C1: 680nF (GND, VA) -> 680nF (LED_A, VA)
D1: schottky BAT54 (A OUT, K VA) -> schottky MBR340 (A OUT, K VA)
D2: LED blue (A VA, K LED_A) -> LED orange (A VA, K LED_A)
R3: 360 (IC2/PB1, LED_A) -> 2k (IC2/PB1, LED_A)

...

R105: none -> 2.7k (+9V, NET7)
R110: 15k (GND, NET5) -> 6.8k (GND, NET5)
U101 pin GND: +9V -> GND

WORK REQUIRED => In the listing above, locate the line containing "C1: 680nF (GND, VA) -> 680nF (LED_A, VA)" and the line containing "R3: 360 (IC2/PB1, LED_A)". Transcribe those two lines and everything between them, exactly as written.

ANSWER BELOW =>
C1: 680nF (GND, VA) -> 680nF (LED_A, VA)
D1: schottky BAT54 (A OUT, K VA) -> schottky MBR340 (A OUT, K VA)
D2: LED blue (A VA, K LED_A) -> LED orange (A VA, K LED_A)
R3: 360 (IC2/PB1, LED_A) -> 2k (IC2/PB1, LED_A)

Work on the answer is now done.